### [AIM]
Copy out the entries from the line holding "Kofi: 05:09 -> 11:56" through the end of the entries, inclusive, with each line unchanged. Leave the pictures out of your answer.

### [RECORDS FOR THE TASK]
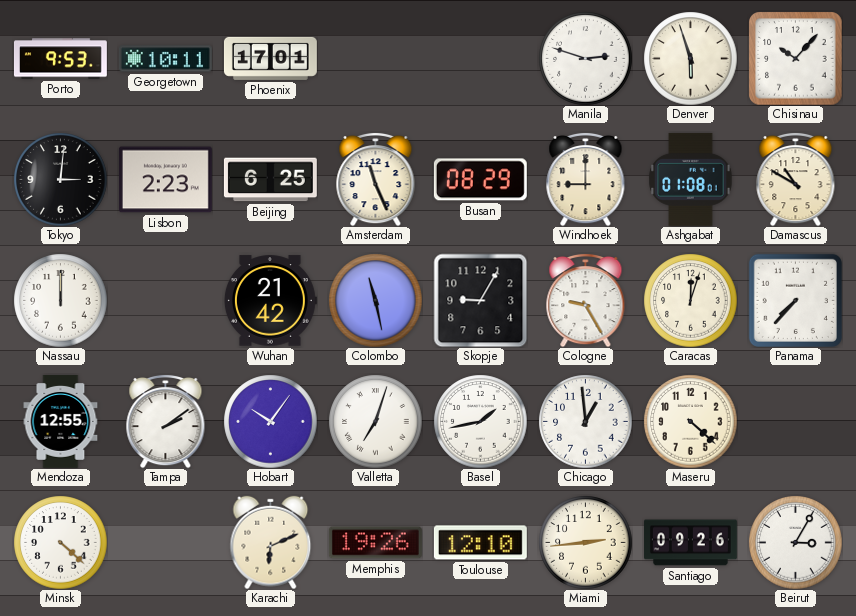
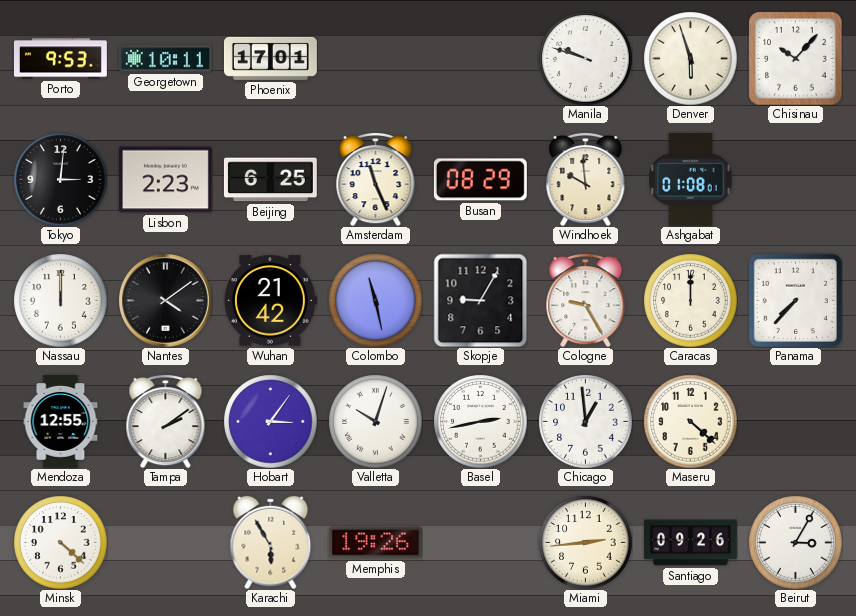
Manila: 2:48 -> 9:48
Windhoek: 9:00 -> 9:59
Damascus: 10:50 -> none
Nantes: none -> 4:09
Caracas: 12:03 -> 12:00
Hobart: 10:06 -> 3:06
Valletta: 7:03 -> 10:03
Basel: 1:43 -> 2:43
Karachi: 6:11 -> 5:55
Toulouse: 12:10 -> none
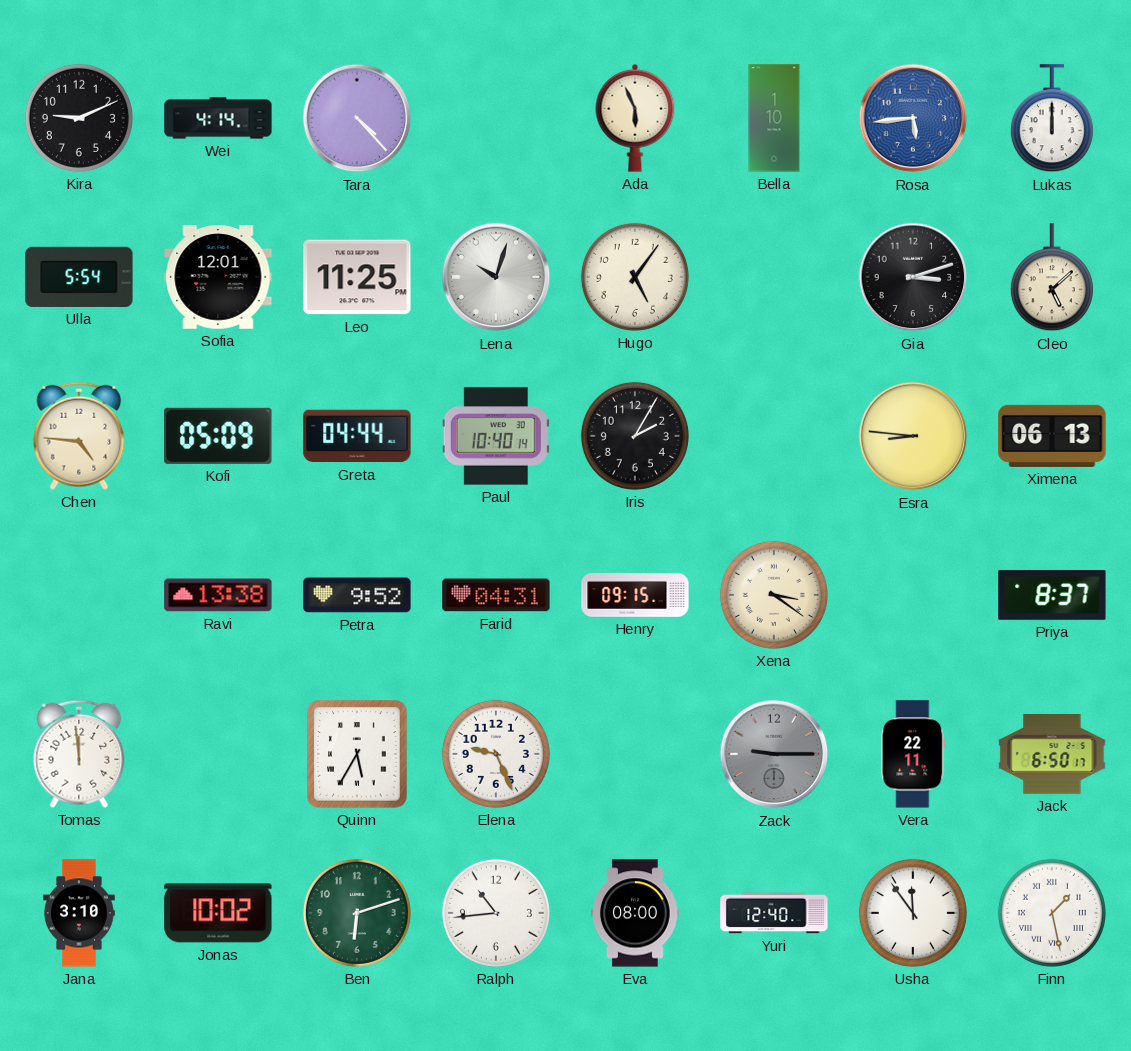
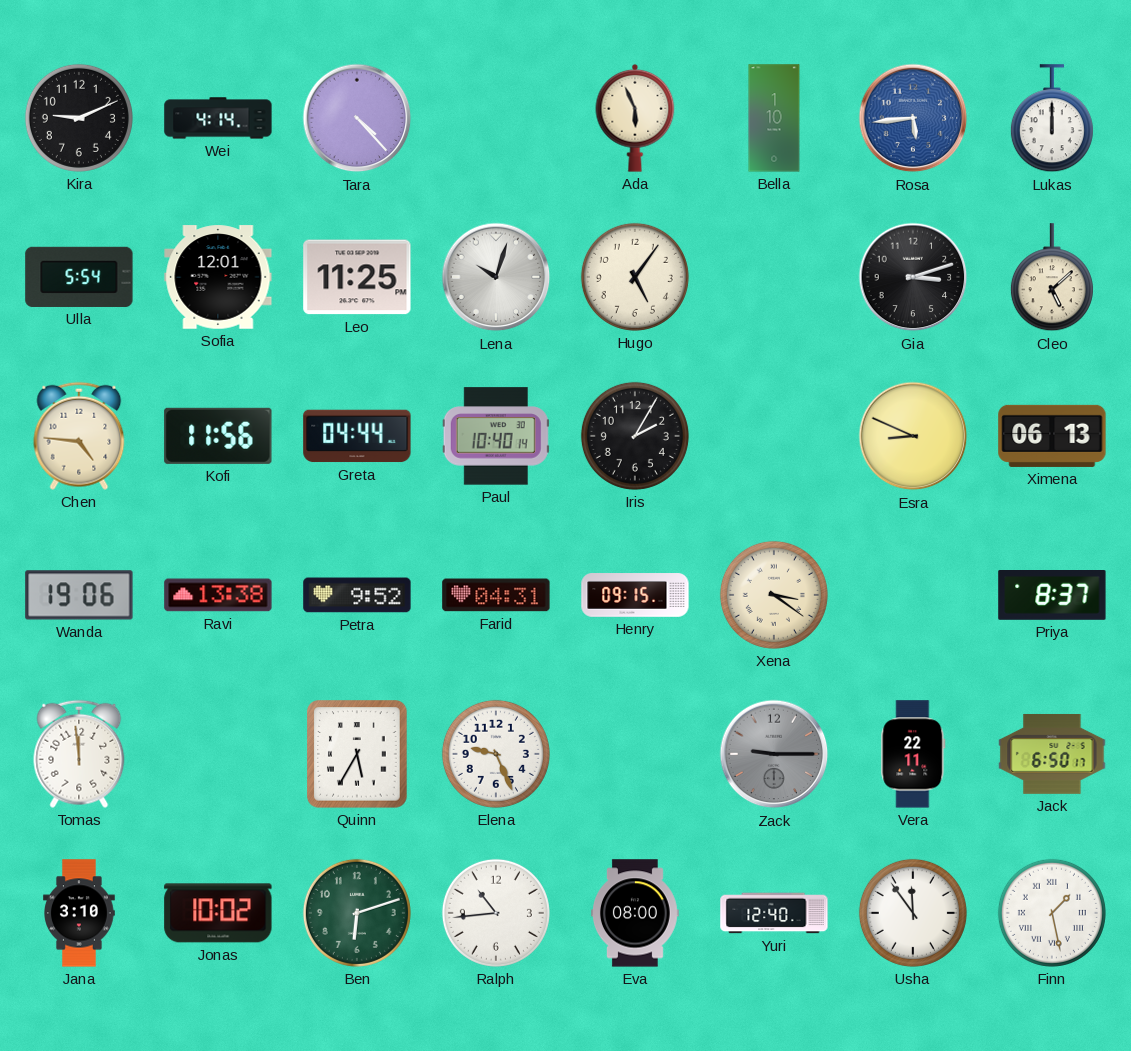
Kofi: 05:09 -> 11:56
Esra: 8:46 -> 8:49
Wanda: none -> 19:06
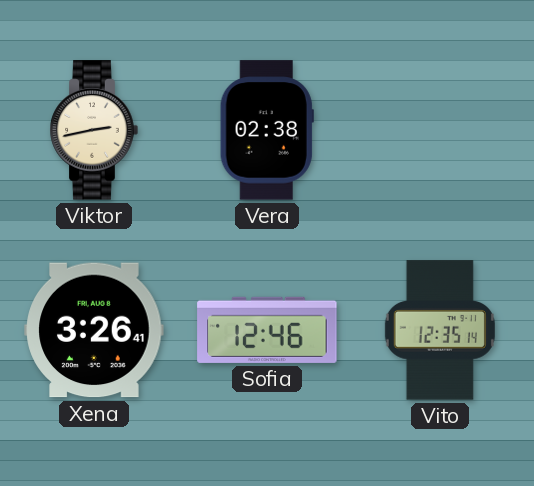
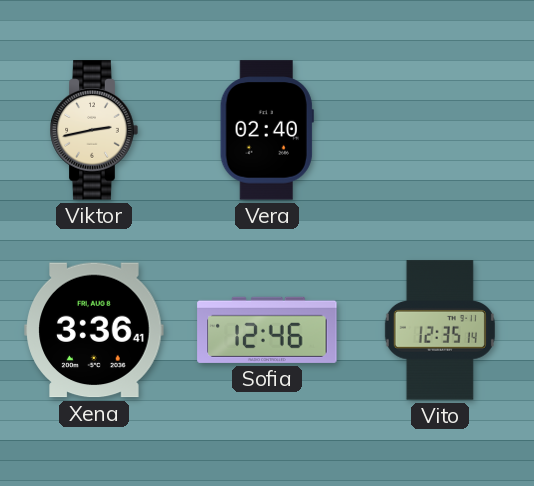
Vera: 02:38 -> 02:40
Xena: 3:26 -> 3:36
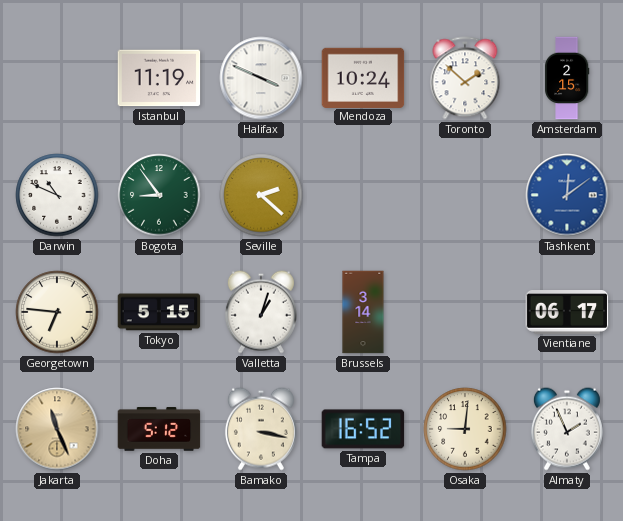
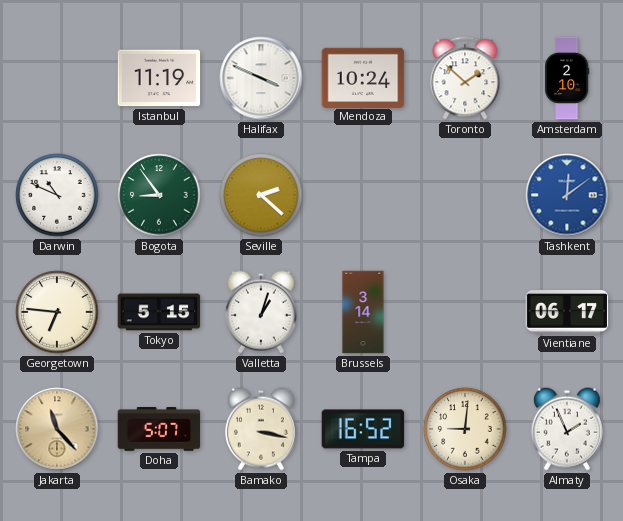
Amsterdam: 2:15 -> 2:10
Jakarta: 11:26 -> 11:23
Doha: 5:12 -> 5:07
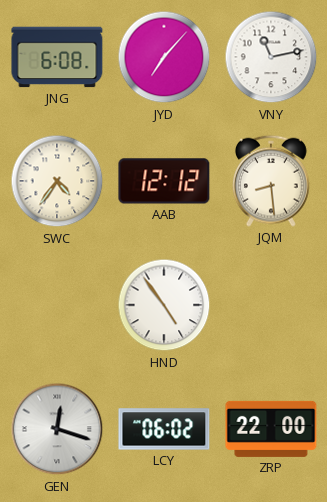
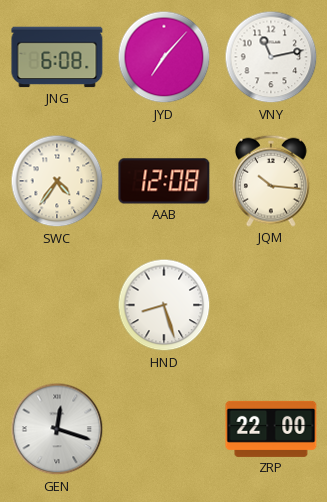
AAB: 12:12 -> 12:08
JQM: 8:29 -> 10:16
HND: 4:54 -> 8:27
LCY: 06:02 -> none
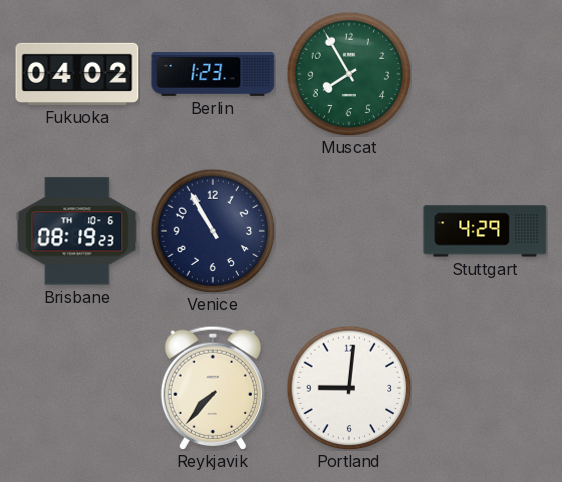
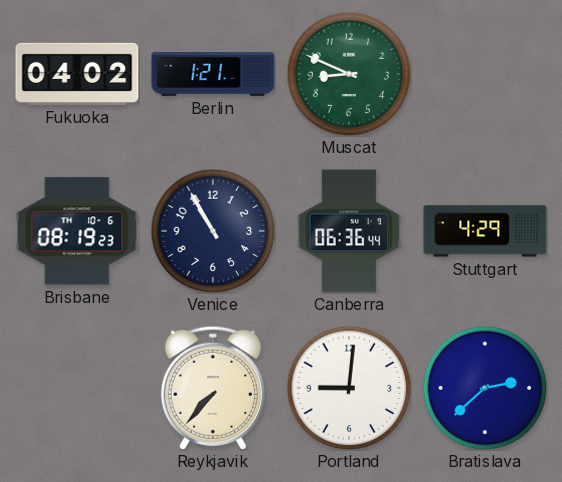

### [OUTPUT FOR THIS EXERCISE]
Kofi: 05:09 -> 11:56
Esra: 8:46 -> 8:49
Wanda: none -> 19:06
Vera: 02:38 -> 02:40
Xena: 3:26 -> 3:36
Amsterdam: 2:15 -> 2:10
Jakarta: 11:26 -> 11:23
Doha: 5:12 -> 5:07
AAB: 12:12 -> 12:08
JQM: 8:29 -> 10:16
HND: 4:54 -> 8:27
LCY: 06:02 -> none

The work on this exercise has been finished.